== Segment start ==
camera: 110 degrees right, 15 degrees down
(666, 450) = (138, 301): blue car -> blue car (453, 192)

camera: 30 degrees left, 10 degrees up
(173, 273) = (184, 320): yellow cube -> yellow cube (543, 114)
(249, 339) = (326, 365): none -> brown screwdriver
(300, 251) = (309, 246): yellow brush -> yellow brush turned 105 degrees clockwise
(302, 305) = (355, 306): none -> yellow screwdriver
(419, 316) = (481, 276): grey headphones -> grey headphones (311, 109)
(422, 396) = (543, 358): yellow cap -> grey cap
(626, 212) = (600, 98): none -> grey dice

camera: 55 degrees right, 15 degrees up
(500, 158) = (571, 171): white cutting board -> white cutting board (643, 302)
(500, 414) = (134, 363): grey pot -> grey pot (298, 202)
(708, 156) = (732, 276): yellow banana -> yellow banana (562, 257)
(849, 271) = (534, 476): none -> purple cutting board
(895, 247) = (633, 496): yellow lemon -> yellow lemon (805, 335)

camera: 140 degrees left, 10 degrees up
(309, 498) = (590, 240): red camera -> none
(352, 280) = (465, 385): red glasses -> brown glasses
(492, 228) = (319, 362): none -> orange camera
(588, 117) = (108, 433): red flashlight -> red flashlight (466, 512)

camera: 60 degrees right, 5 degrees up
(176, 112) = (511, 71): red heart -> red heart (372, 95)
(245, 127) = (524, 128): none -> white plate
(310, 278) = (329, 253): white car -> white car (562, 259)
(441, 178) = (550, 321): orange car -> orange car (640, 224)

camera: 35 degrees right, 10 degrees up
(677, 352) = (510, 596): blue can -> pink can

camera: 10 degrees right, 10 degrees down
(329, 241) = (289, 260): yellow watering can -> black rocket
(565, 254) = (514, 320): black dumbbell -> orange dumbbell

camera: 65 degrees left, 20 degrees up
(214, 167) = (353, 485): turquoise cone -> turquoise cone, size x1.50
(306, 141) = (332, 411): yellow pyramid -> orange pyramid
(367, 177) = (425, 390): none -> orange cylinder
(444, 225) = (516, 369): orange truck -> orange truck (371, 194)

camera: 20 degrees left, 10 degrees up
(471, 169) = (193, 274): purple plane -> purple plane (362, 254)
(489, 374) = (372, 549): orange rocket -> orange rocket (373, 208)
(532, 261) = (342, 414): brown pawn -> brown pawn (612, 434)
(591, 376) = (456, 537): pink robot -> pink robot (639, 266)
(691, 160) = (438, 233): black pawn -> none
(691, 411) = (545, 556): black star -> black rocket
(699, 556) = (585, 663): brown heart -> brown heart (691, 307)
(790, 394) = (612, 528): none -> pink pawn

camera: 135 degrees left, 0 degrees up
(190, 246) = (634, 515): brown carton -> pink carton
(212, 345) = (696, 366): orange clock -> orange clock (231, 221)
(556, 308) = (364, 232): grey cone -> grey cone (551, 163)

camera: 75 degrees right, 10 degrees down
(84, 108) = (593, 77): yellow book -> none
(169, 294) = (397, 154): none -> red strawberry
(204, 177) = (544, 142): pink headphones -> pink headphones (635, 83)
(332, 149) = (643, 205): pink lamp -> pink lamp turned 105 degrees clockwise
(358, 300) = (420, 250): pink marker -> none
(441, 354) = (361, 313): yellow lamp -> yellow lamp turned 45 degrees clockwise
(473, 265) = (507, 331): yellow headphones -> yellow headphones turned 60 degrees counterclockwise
== Segment end ==
→ DIRECTIONS FOR THIS TASK: Nothing but the lines from the top of the records down to the line with "camera: 55 degrees right, 15 degrees up" belongs in the answer; repeat them exactly.

→ YOUR RESPONSE:
camera: 110 degrees right, 15 degrees down
(666, 450) = (138, 301): blue car -> blue car (453, 192)

camera: 30 degrees left, 10 degrees up
(173, 273) = (184, 320): yellow cube -> yellow cube (543, 114)
(249, 339) = (326, 365): none -> brown screwdriver
(300, 251) = (309, 246): yellow brush -> yellow brush turned 105 degrees clockwise
(302, 305) = (355, 306): none -> yellow screwdriver
(419, 316) = (481, 276): grey headphones -> grey headphones (311, 109)
(422, 396) = (543, 358): yellow cap -> grey cap
(626, 212) = (600, 98): none -> grey dice

camera: 55 degrees right, 15 degrees up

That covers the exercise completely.